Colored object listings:

+-------+

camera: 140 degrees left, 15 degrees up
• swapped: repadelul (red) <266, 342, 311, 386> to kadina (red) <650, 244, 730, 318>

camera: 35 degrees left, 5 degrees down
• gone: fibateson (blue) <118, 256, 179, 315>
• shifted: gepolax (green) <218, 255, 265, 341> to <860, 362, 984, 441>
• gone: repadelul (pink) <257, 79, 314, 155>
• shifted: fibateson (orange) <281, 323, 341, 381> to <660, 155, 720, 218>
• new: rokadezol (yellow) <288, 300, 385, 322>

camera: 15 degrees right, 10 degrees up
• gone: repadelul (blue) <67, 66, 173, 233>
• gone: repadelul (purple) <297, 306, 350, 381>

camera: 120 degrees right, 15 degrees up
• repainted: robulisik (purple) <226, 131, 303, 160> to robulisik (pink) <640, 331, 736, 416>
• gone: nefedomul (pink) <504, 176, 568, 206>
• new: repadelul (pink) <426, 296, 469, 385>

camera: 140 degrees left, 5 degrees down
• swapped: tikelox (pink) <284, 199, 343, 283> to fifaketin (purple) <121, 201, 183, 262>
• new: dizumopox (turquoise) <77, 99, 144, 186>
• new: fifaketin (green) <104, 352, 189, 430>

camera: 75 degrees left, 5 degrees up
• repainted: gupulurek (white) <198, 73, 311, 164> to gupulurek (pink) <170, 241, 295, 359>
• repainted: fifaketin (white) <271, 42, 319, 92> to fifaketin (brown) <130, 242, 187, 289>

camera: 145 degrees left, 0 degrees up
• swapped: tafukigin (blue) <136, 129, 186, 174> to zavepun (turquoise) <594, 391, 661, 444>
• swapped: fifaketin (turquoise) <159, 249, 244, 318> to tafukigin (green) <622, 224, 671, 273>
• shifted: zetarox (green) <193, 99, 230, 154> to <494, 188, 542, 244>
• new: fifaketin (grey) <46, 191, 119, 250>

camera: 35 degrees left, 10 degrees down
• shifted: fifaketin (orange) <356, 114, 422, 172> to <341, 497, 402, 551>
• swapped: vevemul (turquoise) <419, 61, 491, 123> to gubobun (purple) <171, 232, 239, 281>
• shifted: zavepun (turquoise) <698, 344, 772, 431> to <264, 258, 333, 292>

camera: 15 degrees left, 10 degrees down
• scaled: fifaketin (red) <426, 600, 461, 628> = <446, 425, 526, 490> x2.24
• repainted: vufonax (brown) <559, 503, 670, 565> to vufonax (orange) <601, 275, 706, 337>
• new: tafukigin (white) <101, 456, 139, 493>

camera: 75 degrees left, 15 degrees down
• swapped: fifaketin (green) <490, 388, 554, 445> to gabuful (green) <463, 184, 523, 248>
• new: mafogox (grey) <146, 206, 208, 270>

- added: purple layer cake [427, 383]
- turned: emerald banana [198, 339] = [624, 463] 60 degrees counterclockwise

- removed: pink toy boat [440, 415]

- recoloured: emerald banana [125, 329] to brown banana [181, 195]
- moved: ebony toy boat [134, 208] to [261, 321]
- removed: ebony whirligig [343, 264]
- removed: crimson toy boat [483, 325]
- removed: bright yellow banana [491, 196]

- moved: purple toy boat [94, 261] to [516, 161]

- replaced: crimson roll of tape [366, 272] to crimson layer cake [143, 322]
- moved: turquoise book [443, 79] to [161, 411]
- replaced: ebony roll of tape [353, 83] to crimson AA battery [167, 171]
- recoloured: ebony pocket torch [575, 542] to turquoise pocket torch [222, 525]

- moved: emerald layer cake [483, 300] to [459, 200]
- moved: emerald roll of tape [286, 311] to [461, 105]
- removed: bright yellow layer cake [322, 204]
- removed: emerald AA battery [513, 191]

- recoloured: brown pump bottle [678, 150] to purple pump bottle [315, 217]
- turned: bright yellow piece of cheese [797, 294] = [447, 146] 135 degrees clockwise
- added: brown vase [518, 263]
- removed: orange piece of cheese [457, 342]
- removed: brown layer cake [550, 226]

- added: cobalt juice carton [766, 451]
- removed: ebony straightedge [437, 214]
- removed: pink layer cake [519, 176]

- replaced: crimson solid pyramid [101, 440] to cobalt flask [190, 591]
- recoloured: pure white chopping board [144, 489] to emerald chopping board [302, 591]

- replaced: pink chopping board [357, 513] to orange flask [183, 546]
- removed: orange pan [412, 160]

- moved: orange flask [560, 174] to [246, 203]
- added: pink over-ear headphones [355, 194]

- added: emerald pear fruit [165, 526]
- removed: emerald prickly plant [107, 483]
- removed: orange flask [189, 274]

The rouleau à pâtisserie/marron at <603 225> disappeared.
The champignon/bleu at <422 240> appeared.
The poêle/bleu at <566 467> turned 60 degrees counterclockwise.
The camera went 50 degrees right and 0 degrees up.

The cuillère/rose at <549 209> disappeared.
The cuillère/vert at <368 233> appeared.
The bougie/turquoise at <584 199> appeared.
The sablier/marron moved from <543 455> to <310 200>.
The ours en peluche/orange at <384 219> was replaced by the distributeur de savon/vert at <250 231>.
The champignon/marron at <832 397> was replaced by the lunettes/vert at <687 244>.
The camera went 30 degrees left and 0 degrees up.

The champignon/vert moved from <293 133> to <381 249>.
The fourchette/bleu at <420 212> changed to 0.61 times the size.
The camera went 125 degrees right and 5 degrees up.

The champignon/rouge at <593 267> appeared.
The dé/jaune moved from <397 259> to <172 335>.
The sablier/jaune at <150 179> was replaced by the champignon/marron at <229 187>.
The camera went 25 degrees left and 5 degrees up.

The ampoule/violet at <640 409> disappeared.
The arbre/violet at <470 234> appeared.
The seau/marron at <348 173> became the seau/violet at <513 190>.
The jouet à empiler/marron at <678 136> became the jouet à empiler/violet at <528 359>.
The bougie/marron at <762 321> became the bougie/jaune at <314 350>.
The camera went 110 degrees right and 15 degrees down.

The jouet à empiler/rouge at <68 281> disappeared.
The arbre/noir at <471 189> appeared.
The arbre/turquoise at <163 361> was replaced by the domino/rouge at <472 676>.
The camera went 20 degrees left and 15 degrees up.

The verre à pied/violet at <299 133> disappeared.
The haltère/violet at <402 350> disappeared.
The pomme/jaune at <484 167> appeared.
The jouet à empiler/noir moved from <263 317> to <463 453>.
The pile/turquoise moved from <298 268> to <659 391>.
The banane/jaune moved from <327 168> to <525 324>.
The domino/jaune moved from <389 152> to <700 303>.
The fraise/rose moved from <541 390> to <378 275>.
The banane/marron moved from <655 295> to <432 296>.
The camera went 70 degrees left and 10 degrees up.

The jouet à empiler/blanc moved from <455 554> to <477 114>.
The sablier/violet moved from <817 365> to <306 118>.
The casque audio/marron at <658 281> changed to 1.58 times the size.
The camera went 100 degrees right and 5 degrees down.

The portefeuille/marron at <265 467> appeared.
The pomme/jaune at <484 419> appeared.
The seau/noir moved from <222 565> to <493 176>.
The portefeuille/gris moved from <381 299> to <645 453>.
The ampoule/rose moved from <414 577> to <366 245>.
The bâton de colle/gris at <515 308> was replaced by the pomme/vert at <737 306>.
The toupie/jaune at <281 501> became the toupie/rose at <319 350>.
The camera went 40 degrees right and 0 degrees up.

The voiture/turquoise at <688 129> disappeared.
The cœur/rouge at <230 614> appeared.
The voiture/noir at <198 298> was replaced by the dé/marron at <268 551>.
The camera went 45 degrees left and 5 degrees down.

+-------+

▶ **Task**
Only the lines above starting at the one containing "The rouleau à" and ending at the one containing "The poêle/bleu at", both included, are to be returned, exactly as they read.

▶ **Task result**
The rouleau à pâtisserie/marron at <603 225> disappeared.
The champignon/bleu at <422 240> appeared.
The poêle/bleu at <566 467> turned 60 degrees counterclockwise.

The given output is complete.